▶ **WORK REQUEST**
Go through the following data and transcribe exactly the stretch of lines from the one holding "green slope C2:C4 level 1 top 2 -> none" to the one holding "brown round brick F1:G2", both included.

▶ **PROVIDED ENTRIES**
++++++++++++++++++++

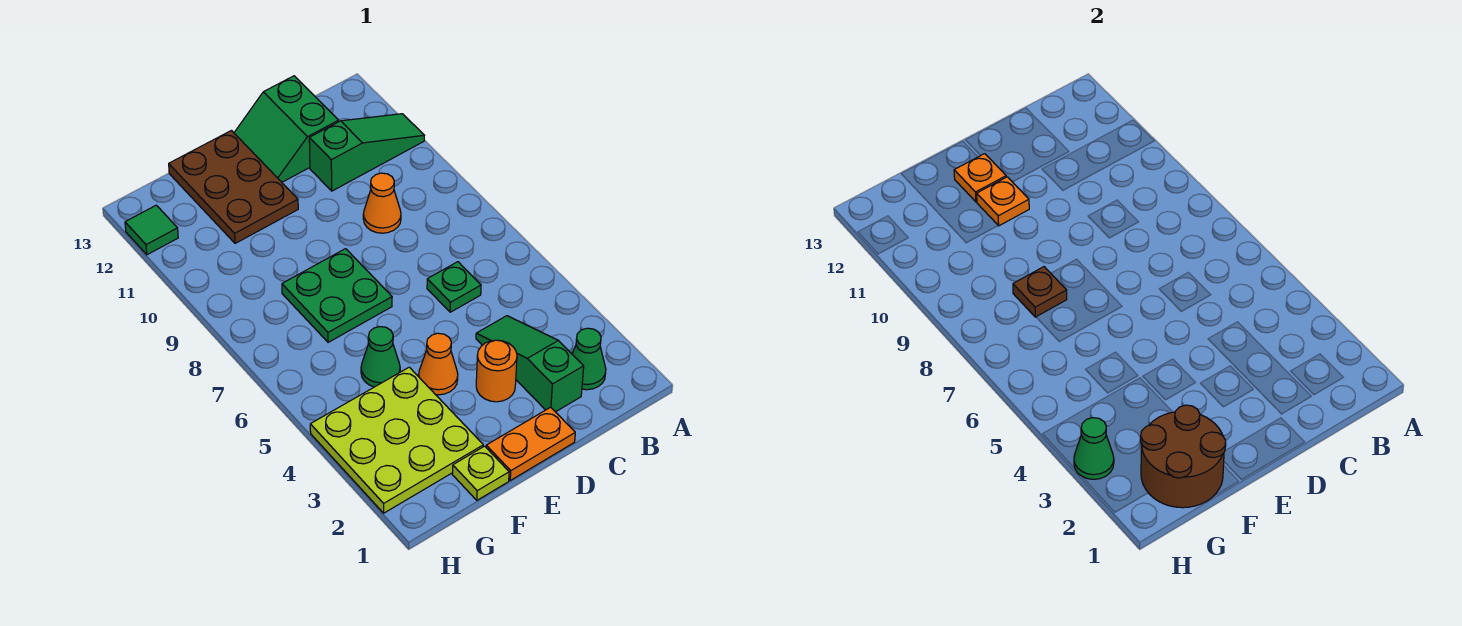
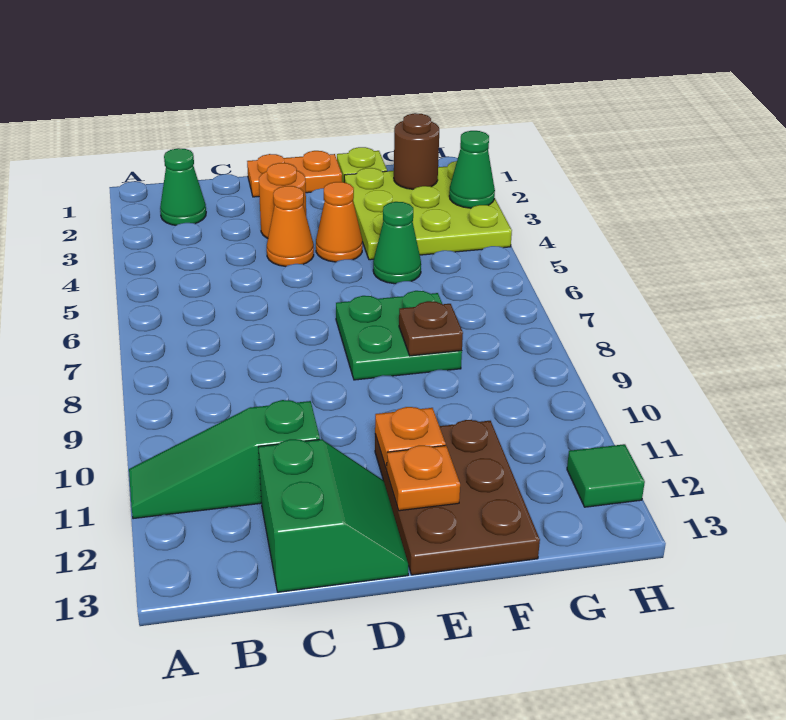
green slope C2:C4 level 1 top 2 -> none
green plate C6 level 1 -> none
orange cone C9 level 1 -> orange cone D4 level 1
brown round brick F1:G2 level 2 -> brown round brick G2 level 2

++++++++++++++++++++

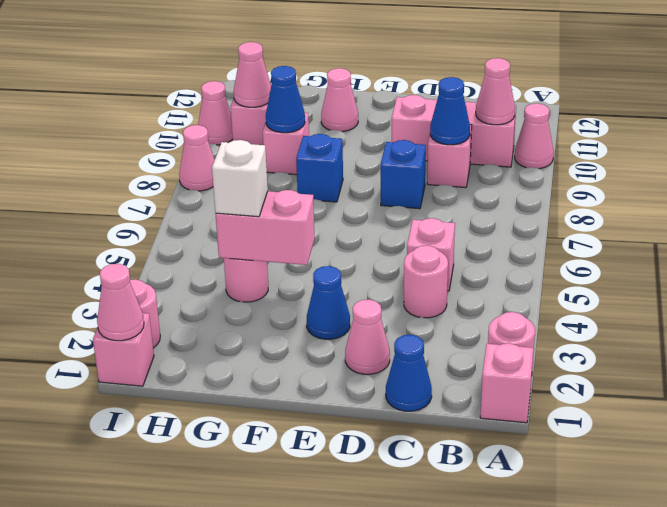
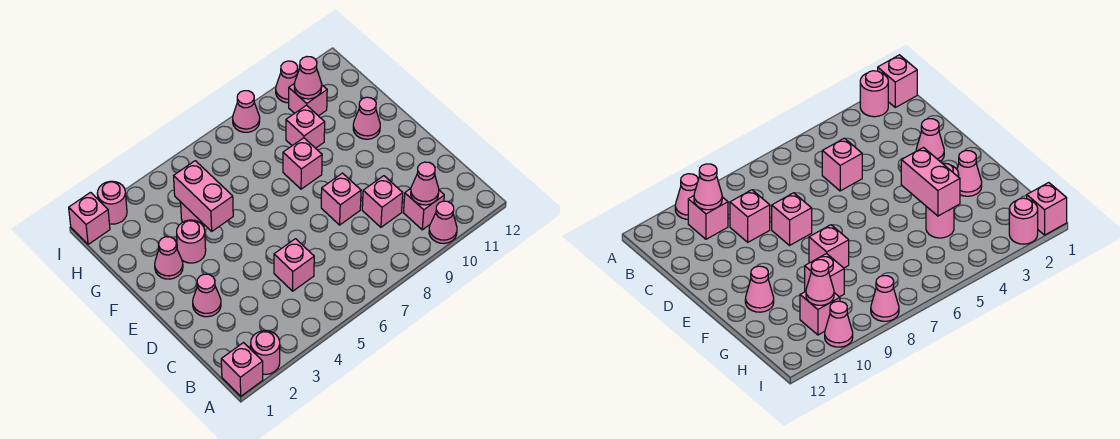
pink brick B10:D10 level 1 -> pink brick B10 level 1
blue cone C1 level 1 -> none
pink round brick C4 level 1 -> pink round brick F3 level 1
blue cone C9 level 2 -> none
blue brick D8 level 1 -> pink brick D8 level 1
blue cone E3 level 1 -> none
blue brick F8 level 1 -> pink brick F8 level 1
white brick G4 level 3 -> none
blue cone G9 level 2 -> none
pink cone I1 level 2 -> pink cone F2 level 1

++++++++++++++++++++

▶ **TASK RESPONSE**
green slope C2:C4 level 1 top 2 -> none
green plate C6 level 1 -> none
orange cone C9 level 1 -> orange cone D4 level 1
brown round brick F1:G2 level 2 -> brown round brick G2 level 2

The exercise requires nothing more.